#### Data for analysis
- - - - - - -

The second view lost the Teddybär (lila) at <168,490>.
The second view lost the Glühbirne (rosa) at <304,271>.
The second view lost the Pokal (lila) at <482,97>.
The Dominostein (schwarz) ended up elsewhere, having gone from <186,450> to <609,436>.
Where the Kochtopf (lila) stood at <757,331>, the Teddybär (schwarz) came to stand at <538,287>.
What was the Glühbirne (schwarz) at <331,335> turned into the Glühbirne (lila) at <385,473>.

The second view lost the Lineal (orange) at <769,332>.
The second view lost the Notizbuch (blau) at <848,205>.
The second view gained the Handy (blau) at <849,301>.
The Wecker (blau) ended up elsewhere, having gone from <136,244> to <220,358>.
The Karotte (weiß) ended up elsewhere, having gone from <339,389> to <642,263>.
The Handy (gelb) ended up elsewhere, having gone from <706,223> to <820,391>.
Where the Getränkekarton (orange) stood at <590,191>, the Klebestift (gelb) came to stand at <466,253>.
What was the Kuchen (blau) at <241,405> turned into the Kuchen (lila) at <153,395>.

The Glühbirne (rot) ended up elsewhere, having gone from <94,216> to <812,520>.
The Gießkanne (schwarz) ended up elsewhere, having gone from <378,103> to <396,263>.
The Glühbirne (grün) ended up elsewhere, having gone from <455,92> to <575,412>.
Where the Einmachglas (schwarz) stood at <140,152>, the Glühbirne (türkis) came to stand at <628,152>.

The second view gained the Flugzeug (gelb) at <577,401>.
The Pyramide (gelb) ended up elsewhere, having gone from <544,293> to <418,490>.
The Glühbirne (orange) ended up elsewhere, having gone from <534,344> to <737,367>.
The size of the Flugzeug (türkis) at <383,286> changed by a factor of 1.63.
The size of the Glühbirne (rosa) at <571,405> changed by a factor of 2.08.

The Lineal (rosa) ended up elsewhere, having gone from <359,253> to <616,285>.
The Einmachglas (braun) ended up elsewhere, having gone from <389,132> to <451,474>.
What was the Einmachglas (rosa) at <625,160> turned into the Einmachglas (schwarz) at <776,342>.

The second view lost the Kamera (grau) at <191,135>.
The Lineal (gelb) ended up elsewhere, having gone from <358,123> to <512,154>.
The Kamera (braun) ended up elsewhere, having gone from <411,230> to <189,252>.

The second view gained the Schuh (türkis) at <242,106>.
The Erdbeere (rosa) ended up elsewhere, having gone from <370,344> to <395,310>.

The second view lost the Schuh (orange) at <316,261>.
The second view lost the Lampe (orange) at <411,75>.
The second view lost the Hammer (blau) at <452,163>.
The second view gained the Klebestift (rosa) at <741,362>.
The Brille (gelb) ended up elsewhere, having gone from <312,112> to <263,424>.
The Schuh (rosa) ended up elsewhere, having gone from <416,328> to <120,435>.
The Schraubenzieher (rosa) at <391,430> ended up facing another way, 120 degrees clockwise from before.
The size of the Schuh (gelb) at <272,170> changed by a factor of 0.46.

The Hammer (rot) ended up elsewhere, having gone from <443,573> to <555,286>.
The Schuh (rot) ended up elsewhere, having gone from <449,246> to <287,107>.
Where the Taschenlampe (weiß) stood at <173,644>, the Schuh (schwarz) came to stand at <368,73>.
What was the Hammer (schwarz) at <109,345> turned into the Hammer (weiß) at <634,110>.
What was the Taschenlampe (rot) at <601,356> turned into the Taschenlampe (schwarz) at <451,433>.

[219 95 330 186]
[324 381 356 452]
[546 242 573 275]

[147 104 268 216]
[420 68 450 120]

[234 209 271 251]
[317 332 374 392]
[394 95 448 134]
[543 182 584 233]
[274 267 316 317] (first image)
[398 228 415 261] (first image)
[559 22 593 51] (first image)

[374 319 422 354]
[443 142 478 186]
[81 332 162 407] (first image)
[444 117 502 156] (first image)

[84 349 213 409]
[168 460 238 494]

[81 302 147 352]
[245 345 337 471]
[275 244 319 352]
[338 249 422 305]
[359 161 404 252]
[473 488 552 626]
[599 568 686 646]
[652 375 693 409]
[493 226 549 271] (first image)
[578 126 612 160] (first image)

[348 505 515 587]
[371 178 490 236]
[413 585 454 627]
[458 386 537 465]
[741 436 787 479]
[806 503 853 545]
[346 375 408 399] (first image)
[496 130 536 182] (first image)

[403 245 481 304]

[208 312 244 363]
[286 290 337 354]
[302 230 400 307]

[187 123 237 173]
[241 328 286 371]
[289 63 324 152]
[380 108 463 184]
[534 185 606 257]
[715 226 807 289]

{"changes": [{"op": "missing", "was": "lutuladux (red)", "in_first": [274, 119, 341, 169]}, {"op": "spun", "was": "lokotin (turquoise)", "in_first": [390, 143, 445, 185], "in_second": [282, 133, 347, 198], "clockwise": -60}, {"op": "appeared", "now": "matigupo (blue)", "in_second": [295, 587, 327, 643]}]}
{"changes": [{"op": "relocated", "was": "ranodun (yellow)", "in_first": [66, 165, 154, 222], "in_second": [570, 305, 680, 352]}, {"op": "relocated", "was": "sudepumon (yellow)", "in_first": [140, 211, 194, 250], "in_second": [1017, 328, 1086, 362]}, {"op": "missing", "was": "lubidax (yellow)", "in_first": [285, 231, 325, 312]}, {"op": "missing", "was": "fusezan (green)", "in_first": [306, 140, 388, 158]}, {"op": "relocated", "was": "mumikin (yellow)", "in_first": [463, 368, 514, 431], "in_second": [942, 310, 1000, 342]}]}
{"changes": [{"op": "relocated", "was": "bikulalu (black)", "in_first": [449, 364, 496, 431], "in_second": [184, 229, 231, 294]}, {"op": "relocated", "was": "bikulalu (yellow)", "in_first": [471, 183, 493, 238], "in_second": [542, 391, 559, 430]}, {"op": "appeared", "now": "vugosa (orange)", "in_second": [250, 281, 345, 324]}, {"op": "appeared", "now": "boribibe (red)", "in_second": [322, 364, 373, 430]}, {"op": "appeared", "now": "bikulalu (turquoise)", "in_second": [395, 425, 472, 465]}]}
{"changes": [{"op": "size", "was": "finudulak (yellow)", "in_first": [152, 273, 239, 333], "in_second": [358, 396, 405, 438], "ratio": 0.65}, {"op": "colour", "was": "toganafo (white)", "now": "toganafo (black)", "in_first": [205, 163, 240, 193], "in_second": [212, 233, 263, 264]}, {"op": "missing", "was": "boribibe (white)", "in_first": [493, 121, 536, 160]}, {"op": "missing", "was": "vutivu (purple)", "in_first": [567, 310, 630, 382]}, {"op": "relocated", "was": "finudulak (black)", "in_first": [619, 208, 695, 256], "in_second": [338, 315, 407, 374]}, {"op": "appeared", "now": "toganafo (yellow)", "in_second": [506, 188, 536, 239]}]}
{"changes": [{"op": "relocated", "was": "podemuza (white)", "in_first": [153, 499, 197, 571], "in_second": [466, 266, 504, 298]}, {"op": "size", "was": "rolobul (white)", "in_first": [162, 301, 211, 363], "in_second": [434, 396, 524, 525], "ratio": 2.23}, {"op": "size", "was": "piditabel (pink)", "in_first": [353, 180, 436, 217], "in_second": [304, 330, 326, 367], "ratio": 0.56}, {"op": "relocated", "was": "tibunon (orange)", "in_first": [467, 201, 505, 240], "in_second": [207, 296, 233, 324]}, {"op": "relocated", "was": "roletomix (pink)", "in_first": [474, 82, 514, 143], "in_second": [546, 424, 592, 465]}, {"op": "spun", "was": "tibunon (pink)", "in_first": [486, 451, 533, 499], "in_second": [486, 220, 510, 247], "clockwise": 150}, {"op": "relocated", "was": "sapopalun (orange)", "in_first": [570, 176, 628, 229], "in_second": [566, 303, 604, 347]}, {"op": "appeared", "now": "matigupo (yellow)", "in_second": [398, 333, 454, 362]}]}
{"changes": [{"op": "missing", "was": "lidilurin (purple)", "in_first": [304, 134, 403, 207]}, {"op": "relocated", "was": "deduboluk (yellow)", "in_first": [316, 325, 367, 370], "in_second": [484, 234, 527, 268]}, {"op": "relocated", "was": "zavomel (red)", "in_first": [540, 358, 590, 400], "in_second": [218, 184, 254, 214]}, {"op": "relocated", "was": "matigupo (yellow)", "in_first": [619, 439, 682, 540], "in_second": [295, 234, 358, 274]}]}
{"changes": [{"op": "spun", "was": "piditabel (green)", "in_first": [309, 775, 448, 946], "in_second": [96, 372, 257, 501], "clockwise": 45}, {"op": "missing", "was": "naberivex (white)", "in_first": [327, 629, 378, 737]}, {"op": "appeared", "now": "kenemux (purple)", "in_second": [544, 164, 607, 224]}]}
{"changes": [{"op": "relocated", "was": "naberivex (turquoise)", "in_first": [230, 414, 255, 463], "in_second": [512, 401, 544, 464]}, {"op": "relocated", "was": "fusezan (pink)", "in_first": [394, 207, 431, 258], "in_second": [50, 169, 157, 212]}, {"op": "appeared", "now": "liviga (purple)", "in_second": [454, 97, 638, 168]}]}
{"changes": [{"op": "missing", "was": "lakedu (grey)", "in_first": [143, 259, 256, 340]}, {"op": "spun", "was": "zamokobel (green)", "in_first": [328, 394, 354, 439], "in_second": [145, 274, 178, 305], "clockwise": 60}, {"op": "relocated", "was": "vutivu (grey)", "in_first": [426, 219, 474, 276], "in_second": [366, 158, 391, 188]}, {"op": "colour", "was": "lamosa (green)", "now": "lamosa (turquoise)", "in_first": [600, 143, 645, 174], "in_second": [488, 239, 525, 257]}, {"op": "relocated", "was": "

- - - - - - -

#### Problem
Wherever the word "Teddybär" appears in the entries above, copy that line.

#### Written reply
The second view lost the Teddybär (lila) at <168,490>.
Where the Kochtopf (lila) stood at <757,331>, the Teddybär (schwarz) came to stand at <538,287>.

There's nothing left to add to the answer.